--- START ---

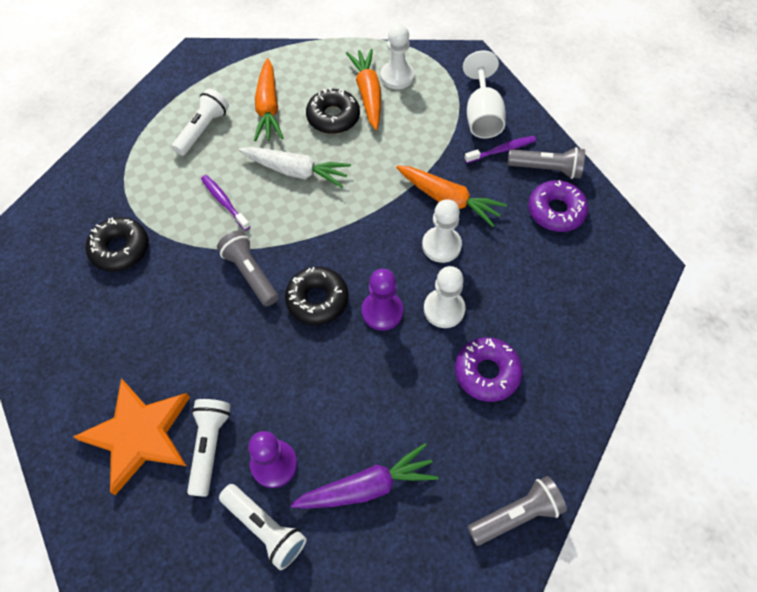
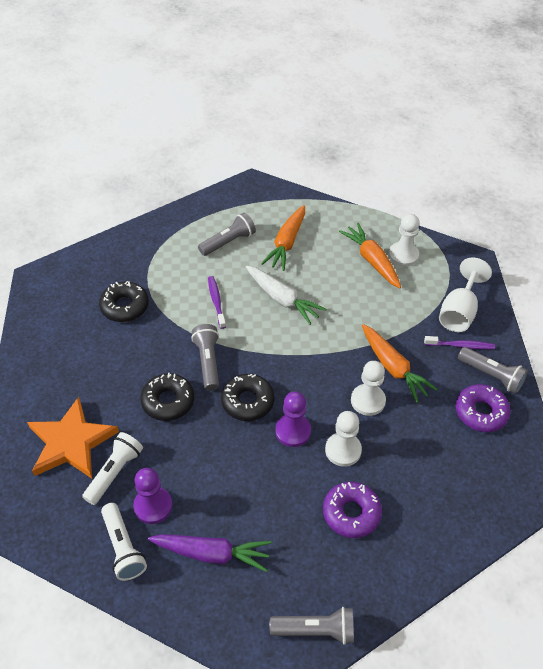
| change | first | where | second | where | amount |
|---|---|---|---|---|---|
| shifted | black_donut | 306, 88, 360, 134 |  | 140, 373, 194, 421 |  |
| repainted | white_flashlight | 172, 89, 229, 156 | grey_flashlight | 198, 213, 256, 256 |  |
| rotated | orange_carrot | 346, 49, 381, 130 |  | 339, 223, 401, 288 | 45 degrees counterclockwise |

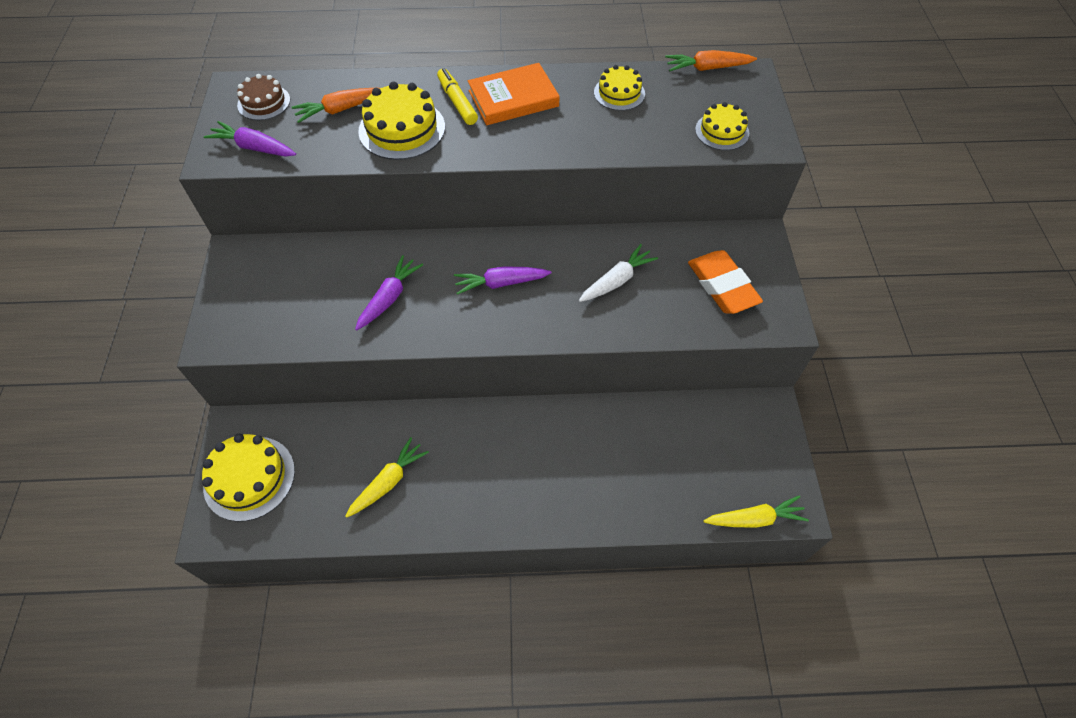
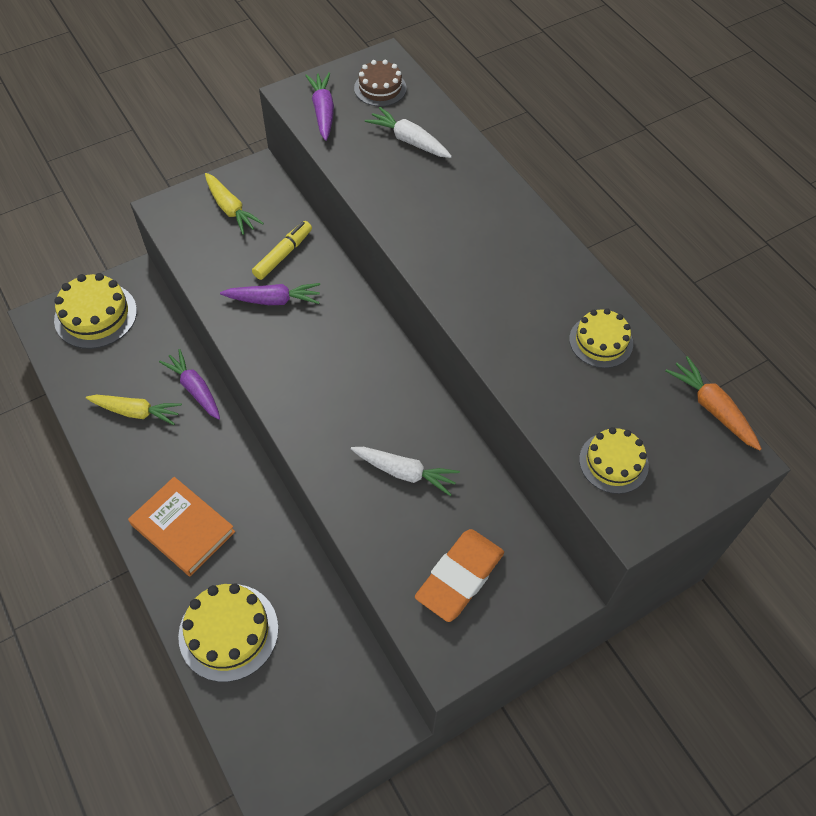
| change | first | where | second | where | amount |
|---|---|---|---|---|---|
| shifted | orange_book | 468, 63, 560, 125 |  | 128, 477, 235, 576 |  |
| shifted | purple_carrot | 454, 266, 552, 295 |  | 159, 349, 220, 420 |  |
| shifted | yellow_cake | 358, 81, 445, 160 |  | 178, 583, 279, 682 |  |
| shifted | yellow_carrot | 703, 495, 809, 528 |  | 205, 173, 264, 235 |  |
| shifted | yellow_marker | 437, 68, 478, 125 |  | 252, 221, 312, 280 |  |
| repainted | orange_carrot | 292, 88, 380, 123 | white_carrot | 365, 107, 452, 158 |  |

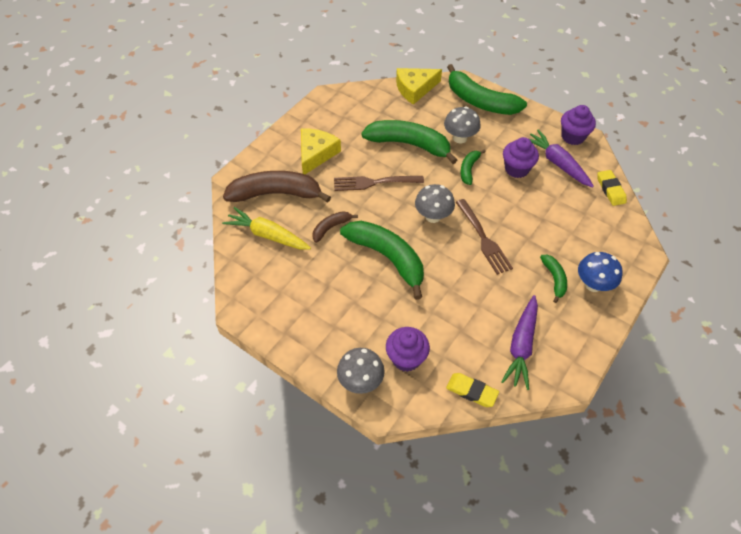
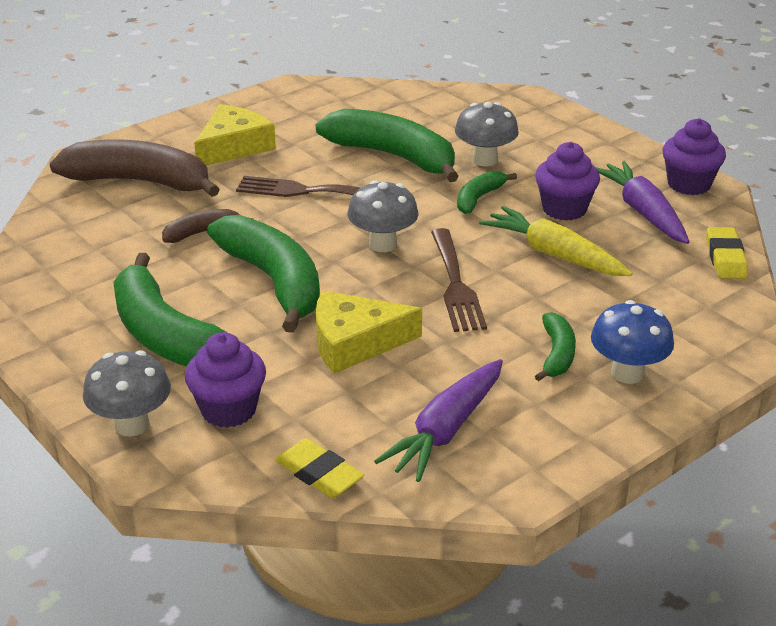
| change | first | where | second | where | amount |
|---|---|---|---|---|---|
| shifted | green_banana | 447, 64, 527, 115 |  | 113, 253, 228, 366 |  |
| shifted | yellow_cheese | 396, 68, 442, 105 |  | 316, 291, 422, 374 |  |
| shifted | yellow_carrot | 222, 207, 311, 250 |  | 479, 206, 632, 276 |  |

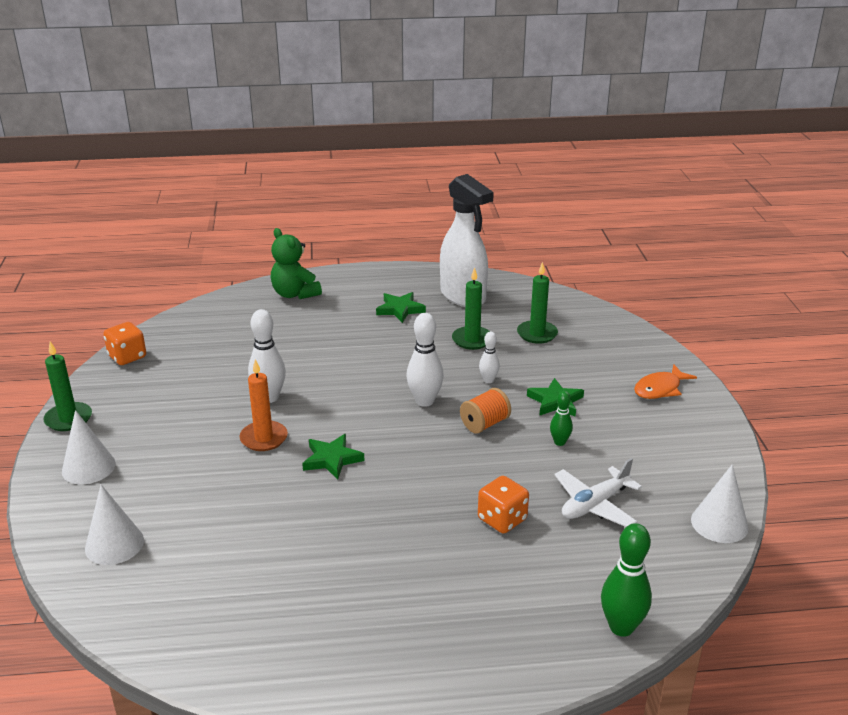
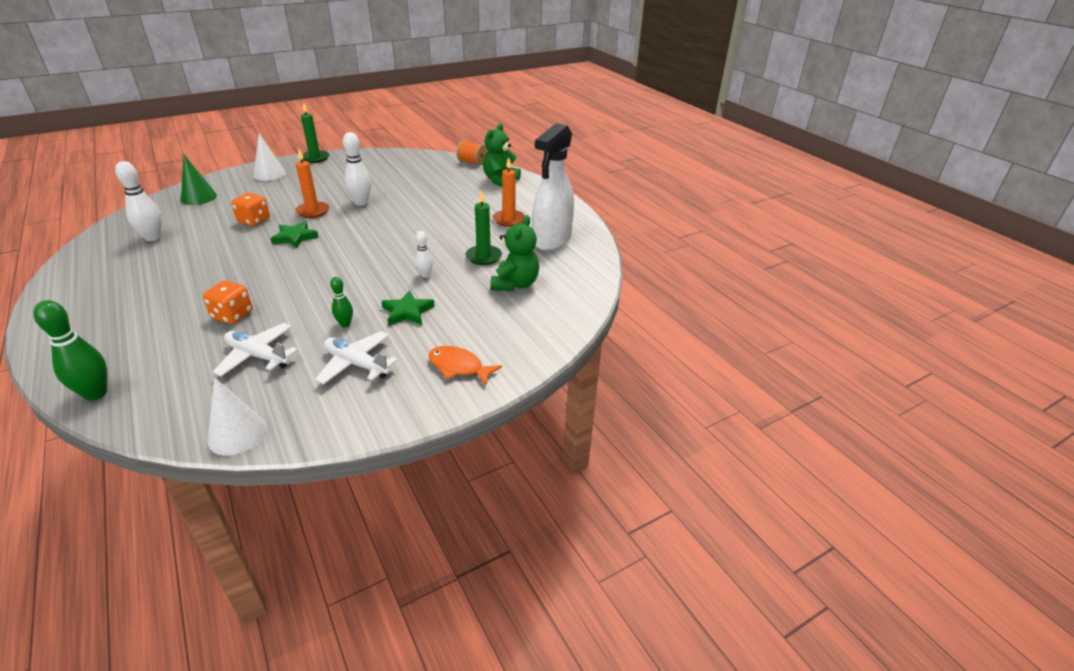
| change | first | where | second | where | amount |
|---|---|---|---|---|---|
| shifted | white_bowling_pin | 406, 313, 444, 407 |  | 115, 161, 162, 241 |  |
| repainted | white_cone | 85, 485, 144, 565 | green_cone | 181, 155, 217, 205 |  |
| shifted | orange_dice | 103, 322, 146, 365 |  | 231, 193, 270, 226 |  |
| new |  |  | white_plane | 315, 331, 398, 385 |  |
| shifted | orange_spool | 460, 388, 511, 433 |  | 457, 140, 487, 165 |  |
| swapped | green_candle | 517, 262, 558, 344 | green_teddy_bear | 491, 215, 539, 291 |  |
| swapped | green_star | 376, 292, 426, 323 | orange_candle | 493, 157, 525, 227 |  |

--- END ---

▸ Directions for this task: Repeat the material above word for word; no images go in the copy.

▸ Exercise response:
| change | first | where | second | where | amount |
|---|---|---|---|---|---|
| shifted | black_donut | 306, 88, 360, 134 |  | 140, 373, 194, 421 |  |
| repainted | white_flashlight | 172, 89, 229, 156 | grey_flashlight | 198, 213, 256, 256 |  |
| rotated | orange_carrot | 346, 49, 381, 130 |  | 339, 223, 401, 288 | 45 degrees counterclockwise |

| change | first | where | second | where | amount |
|---|---|---|---|---|---|
| shifted | orange_book | 468, 63, 560, 125 |  | 128, 477, 235, 576 |  |
| shifted | purple_carrot | 454, 266, 552, 295 |  | 159, 349, 220, 420 |  |
| shifted | yellow_cake | 358, 81, 445, 160 |  | 178, 583, 279, 682 |  |
| shifted | yellow_carrot | 703, 495, 809, 528 |  | 205, 173, 264, 235 |  |
| shifted | yellow_marker | 437, 68, 478, 125 |  | 252, 221, 312, 280 |  |
| repainted | orange_carrot | 292, 88, 380, 123 | white_carrot | 365, 107, 452, 158 |  |

| change | first | where | second | where | amount |
|---|---|---|---|---|---|
| shifted | green_banana | 447, 64, 527, 115 |  | 113, 253, 228, 366 |  |
| shifted | yellow_cheese | 396, 68, 442, 105 |  | 316, 291, 422, 374 |  |
| shifted | yellow_carrot | 222, 207, 311, 250 |  | 479, 206, 632, 276 |  |

| change | first | where | second | where | amount |
|---|---|---|---|---|---|
| shifted | white_bowling_pin | 406, 313, 444, 407 |  | 115, 161, 162, 241 |  |
| repainted | white_cone | 85, 485, 144, 565 | green_cone | 181, 155, 217, 205 |  |
| shifted | orange_dice | 103, 322, 146, 365 |  | 231, 193, 270, 226 |  |
| new |  |  | white_plane | 315, 331, 398, 385 |  |
| shifted | orange_spool | 460, 388, 511, 433 |  | 457, 140, 487, 165 |  |
| swapped | green_candle | 517, 262, 558, 344 | green_teddy_bear | 491, 215, 539, 291 |  |
| swapped | green_star | 376, 292, 426, 323 | orange_candle | 493, 157, 525, 227 |  |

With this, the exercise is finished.